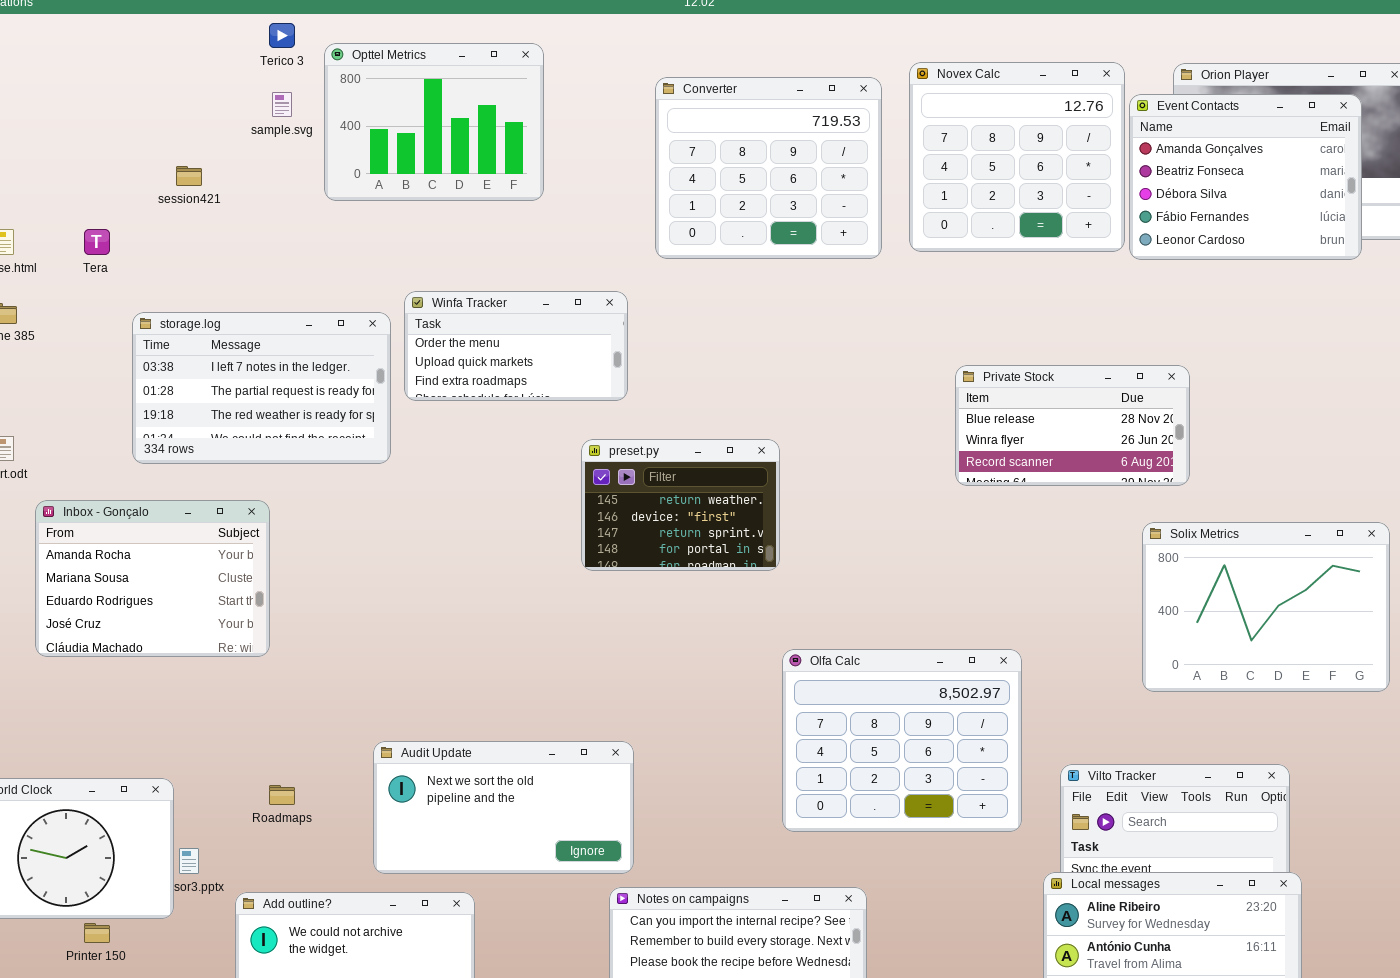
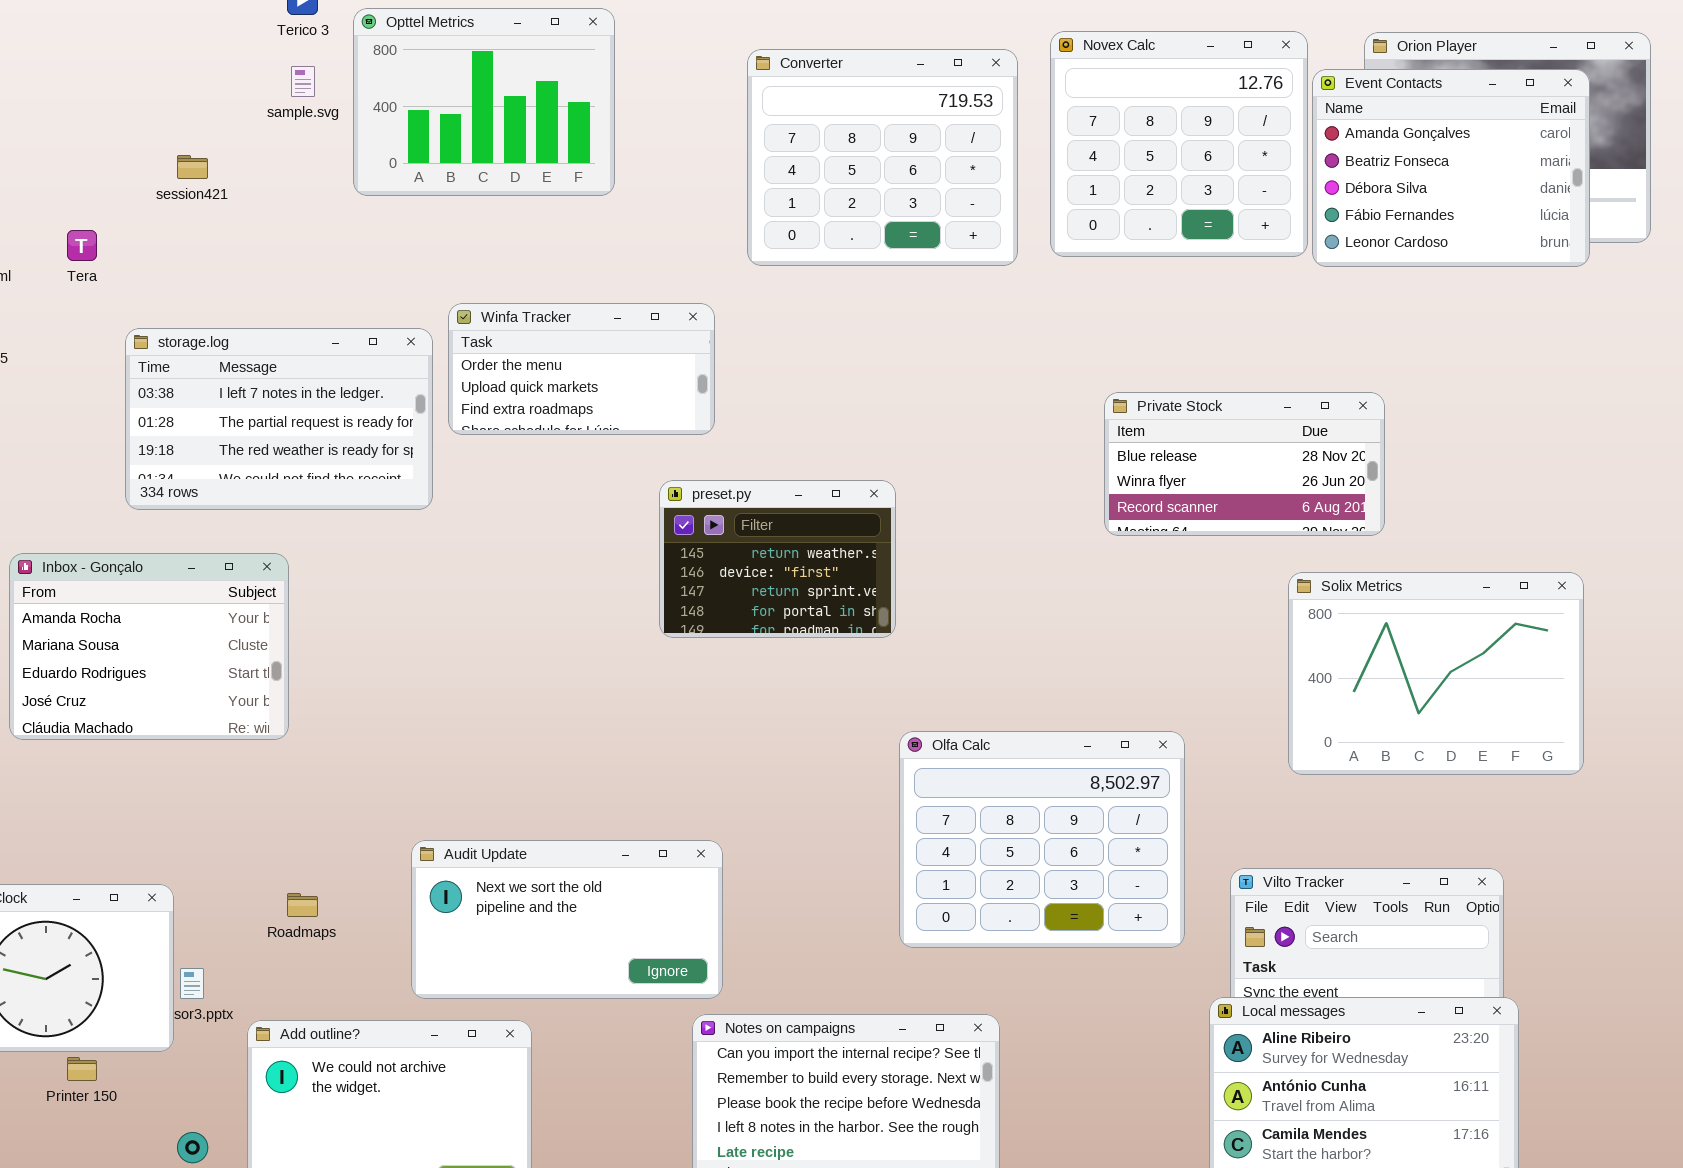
Solix Metrics: [1142,522,1390,692] -> [1288,572,1584,775], moved

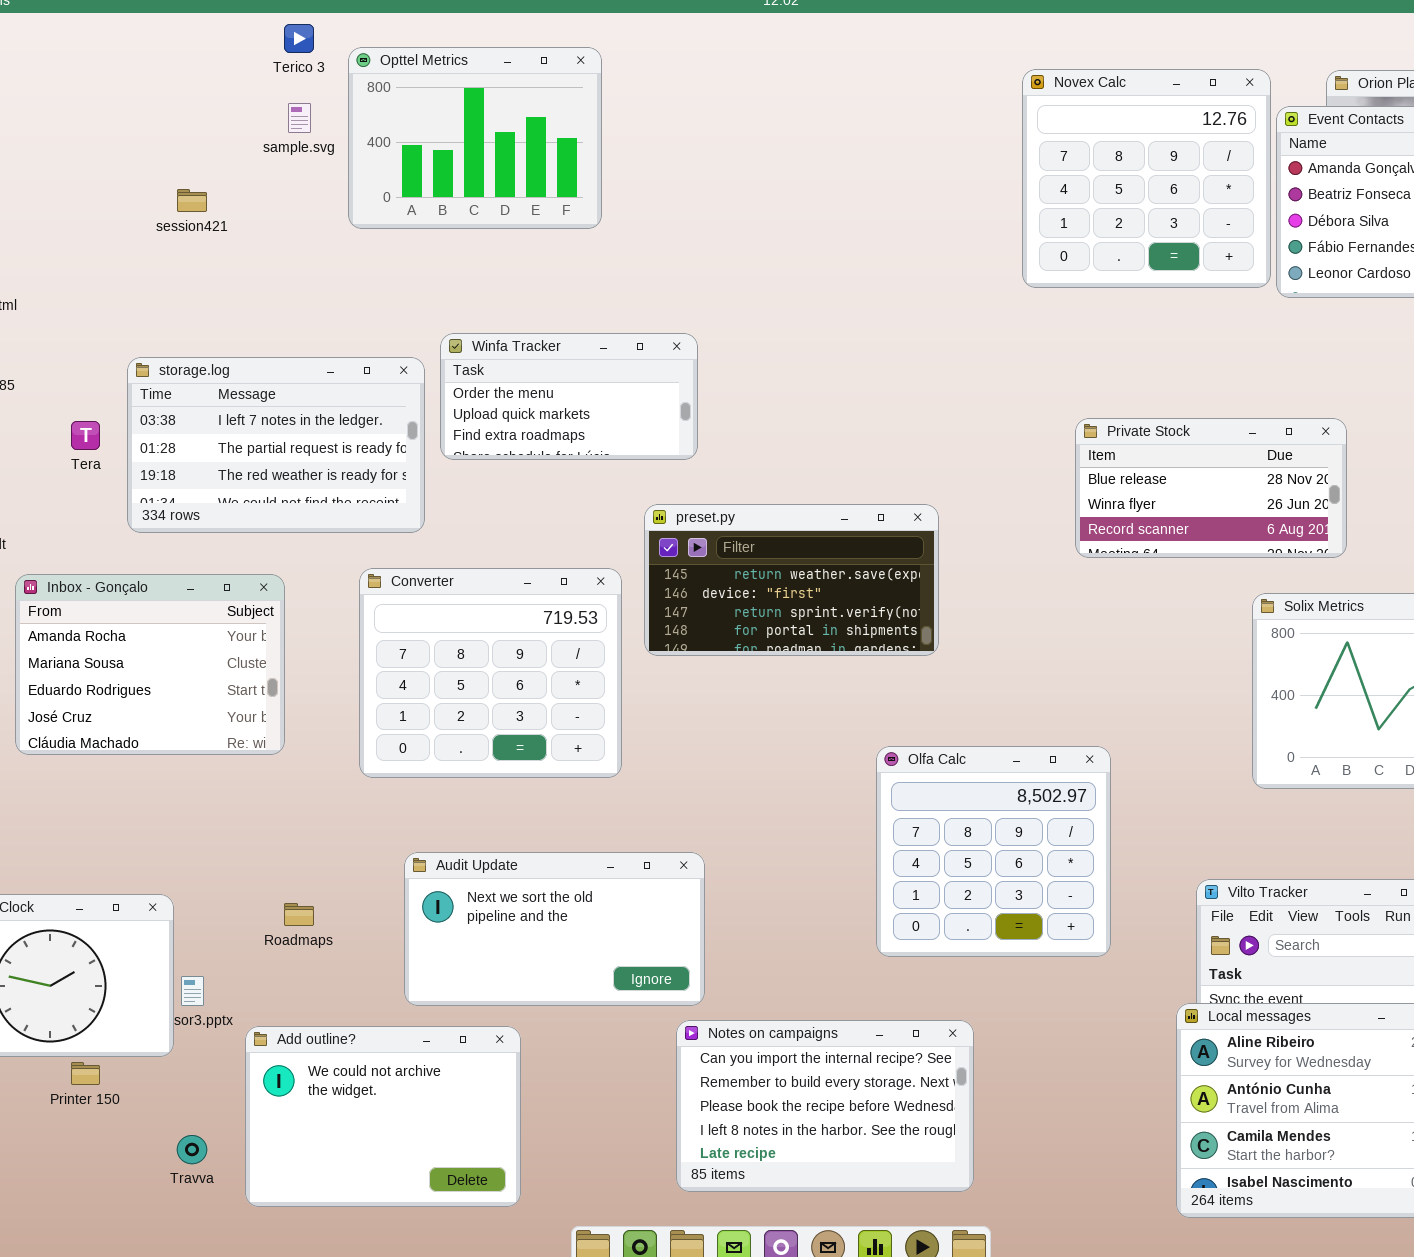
Converter: [747,49,1018,266] -> [359,568,622,778], moved
Tera: [67,230,97,261] -> [71,421,100,450], moved
preset.py: [659,480,896,638] -> [644,504,939,656], resized
Olfa Calc: [899,731,1185,948] -> [876,746,1111,957], resized

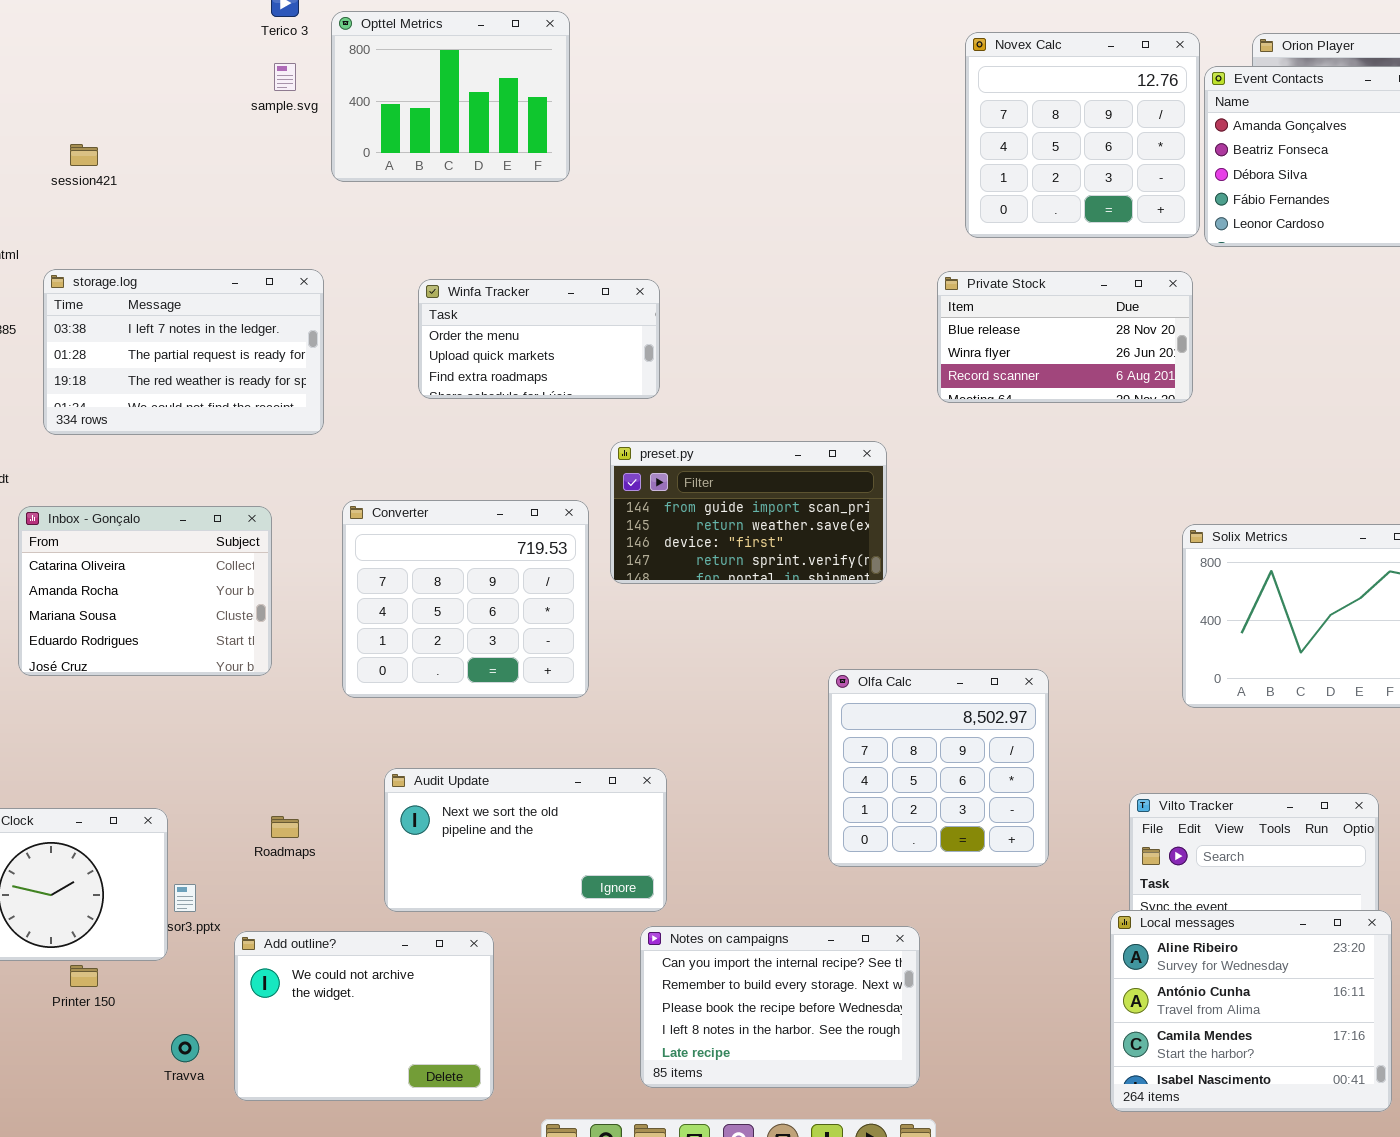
session421: [177,189,207,212] -> [70,144,98,166], moved
storage.log: [127,357,425,533] -> [43,269,324,435], moved
Private Stock: [1075,418,1347,558] -> [937,271,1193,403], moved
preset.py: [644,504,939,656] -> [610,441,887,584], scrolled up 1 row
Inbox - Gonçalo: [15,574,285,755] -> [18,506,272,676], scrolled up 1 row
====
### EXERCISE PROMPT
Where a line above includes "moved", copy that line.

### ANSWER TO THIS EXERCISE
Solix Metrics: [1142,522,1390,692] -> [1288,572,1584,775], moved
Converter: [747,49,1018,266] -> [359,568,622,778], moved
Tera: [67,230,97,261] -> [71,421,100,450], moved
session421: [177,189,207,212] -> [70,144,98,166], moved
storage.log: [127,357,425,533] -> [43,269,324,435], moved
Private Stock: [1075,418,1347,558] -> [937,271,1193,403], moved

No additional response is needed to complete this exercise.